## What the task requires:
Copy out the final stretch of the listing: the line that contains "purple donut [368,137,400,165]" and all lines after it, exactly as they appear.
*** Opening Data for the task ***
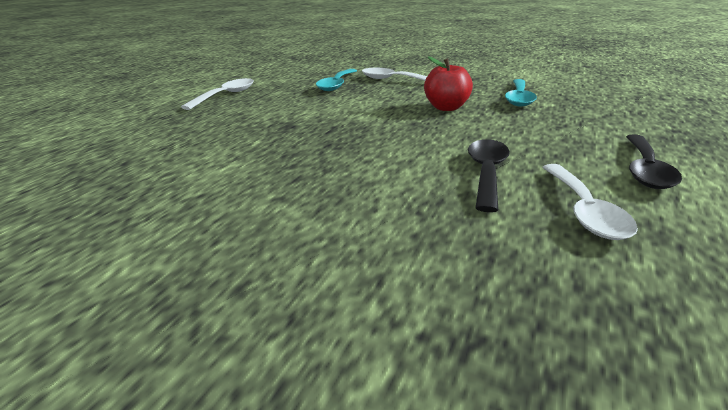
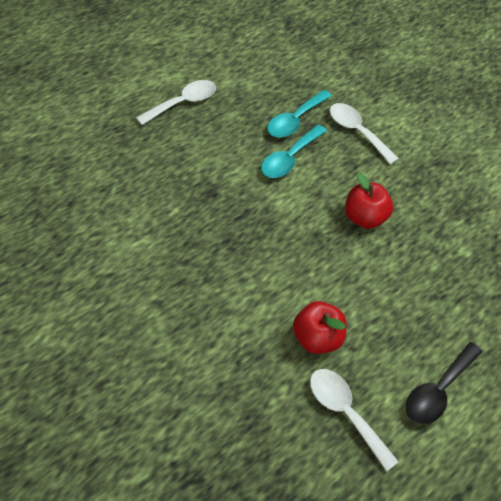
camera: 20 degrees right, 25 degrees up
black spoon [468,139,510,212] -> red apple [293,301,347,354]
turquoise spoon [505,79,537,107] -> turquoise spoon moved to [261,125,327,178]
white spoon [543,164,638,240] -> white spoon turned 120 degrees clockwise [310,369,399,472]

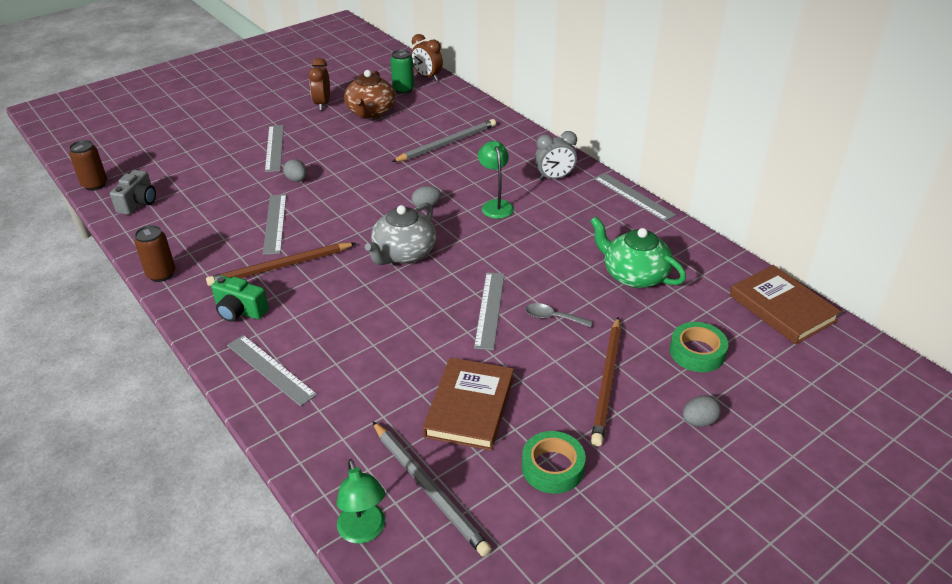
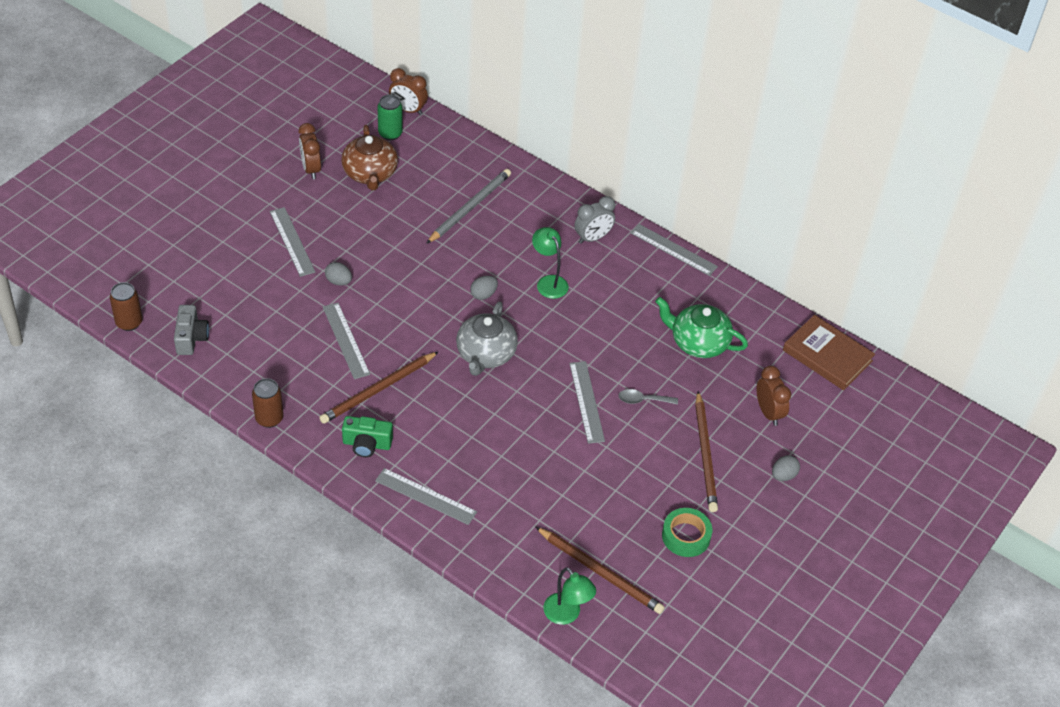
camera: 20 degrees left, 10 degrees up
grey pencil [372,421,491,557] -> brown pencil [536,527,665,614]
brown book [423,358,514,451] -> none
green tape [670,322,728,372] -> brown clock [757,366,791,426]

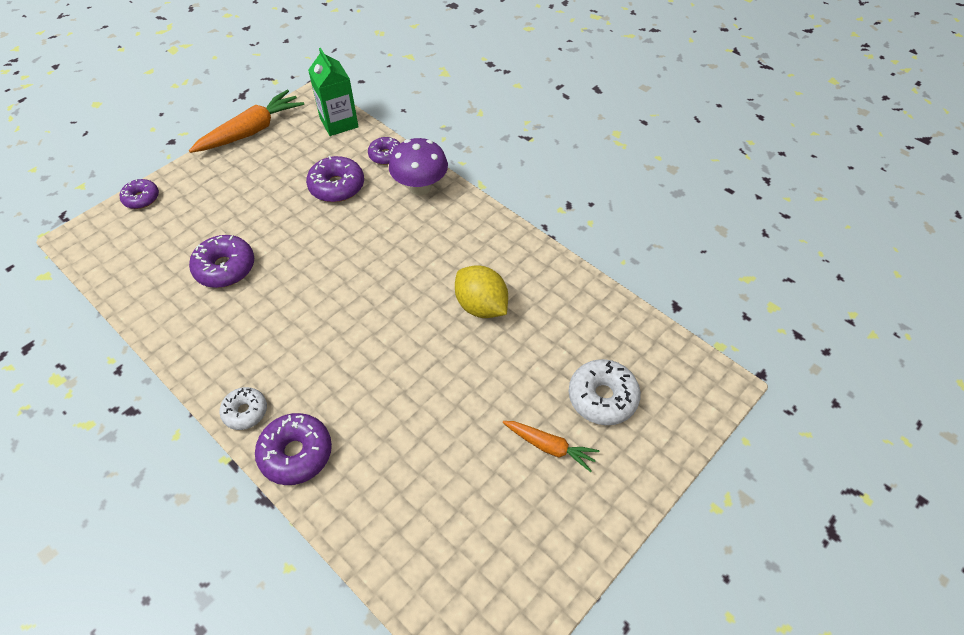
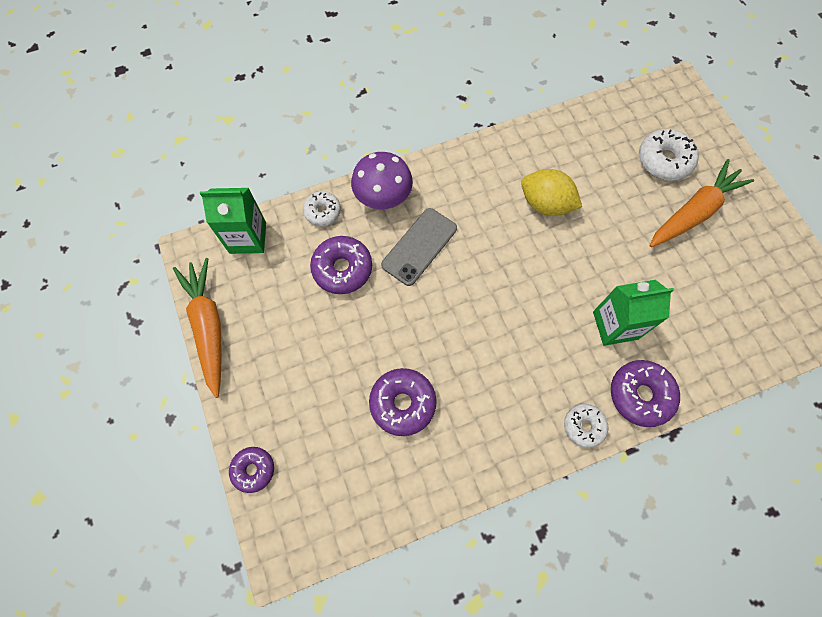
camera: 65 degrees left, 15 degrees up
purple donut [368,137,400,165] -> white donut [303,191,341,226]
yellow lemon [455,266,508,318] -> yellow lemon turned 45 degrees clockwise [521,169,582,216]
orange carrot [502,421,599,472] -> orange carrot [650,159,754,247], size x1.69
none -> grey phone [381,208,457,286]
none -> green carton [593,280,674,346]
*** Closing Data for the task ***
## Result for this task:
purple donut [368,137,400,165] -> white donut [303,191,341,226]
yellow lemon [455,266,508,318] -> yellow lemon turned 45 degrees clockwise [521,169,582,216]
orange carrot [502,421,599,472] -> orange carrot [650,159,754,247], size x1.69
none -> grey phone [381,208,457,286]
none -> green carton [593,280,674,346]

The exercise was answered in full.